• **WORK TO COMPLETE**
Each line from the one containing "(317, 194) = (197, 300): blue" through the end of the entries below should be transcribed exactly, and no other line.

Scene comparison data
━━━━━━━━

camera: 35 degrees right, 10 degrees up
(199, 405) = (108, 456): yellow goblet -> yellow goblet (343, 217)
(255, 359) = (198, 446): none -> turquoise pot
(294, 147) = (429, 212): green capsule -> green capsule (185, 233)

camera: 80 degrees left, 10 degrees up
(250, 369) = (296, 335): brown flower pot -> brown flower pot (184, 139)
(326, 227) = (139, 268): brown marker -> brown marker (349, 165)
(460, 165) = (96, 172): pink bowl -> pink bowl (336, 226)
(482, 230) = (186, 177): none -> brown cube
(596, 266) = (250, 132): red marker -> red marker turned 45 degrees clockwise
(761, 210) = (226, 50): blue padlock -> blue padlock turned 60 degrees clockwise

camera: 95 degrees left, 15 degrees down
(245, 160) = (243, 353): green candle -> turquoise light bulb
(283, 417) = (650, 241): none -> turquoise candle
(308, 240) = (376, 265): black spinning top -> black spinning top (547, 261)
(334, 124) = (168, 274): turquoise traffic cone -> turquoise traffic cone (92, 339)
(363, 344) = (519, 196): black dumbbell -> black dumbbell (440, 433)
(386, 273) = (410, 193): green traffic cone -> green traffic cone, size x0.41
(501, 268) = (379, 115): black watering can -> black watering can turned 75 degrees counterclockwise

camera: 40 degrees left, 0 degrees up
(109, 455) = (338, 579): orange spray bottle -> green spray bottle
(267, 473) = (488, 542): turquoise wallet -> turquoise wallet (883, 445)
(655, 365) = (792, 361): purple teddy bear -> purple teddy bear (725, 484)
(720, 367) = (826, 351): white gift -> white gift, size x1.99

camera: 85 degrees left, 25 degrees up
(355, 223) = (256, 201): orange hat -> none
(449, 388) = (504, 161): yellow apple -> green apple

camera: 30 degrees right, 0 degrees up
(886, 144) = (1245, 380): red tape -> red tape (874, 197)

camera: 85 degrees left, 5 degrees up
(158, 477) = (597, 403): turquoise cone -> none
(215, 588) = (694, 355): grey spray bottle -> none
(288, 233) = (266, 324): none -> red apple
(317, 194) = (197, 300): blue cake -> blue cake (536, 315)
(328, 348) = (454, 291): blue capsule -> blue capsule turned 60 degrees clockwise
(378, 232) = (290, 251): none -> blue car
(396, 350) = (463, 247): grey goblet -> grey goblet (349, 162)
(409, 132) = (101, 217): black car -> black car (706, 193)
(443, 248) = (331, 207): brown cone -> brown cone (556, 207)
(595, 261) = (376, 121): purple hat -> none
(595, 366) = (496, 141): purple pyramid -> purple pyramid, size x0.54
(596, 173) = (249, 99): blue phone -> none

━━━━━━━━

• **RESULT OF THE EXERCISE**
(317, 194) = (197, 300): blue cake -> blue cake (536, 315)
(328, 348) = (454, 291): blue capsule -> blue capsule turned 60 degrees clockwise
(378, 232) = (290, 251): none -> blue car
(396, 350) = (463, 247): grey goblet -> grey goblet (349, 162)
(409, 132) = (101, 217): black car -> black car (706, 193)
(443, 248) = (331, 207): brown cone -> brown cone (556, 207)
(595, 261) = (376, 121): purple hat -> none
(595, 366) = (496, 141): purple pyramid -> purple pyramid, size x0.54
(596, 173) = (249, 99): blue phone -> none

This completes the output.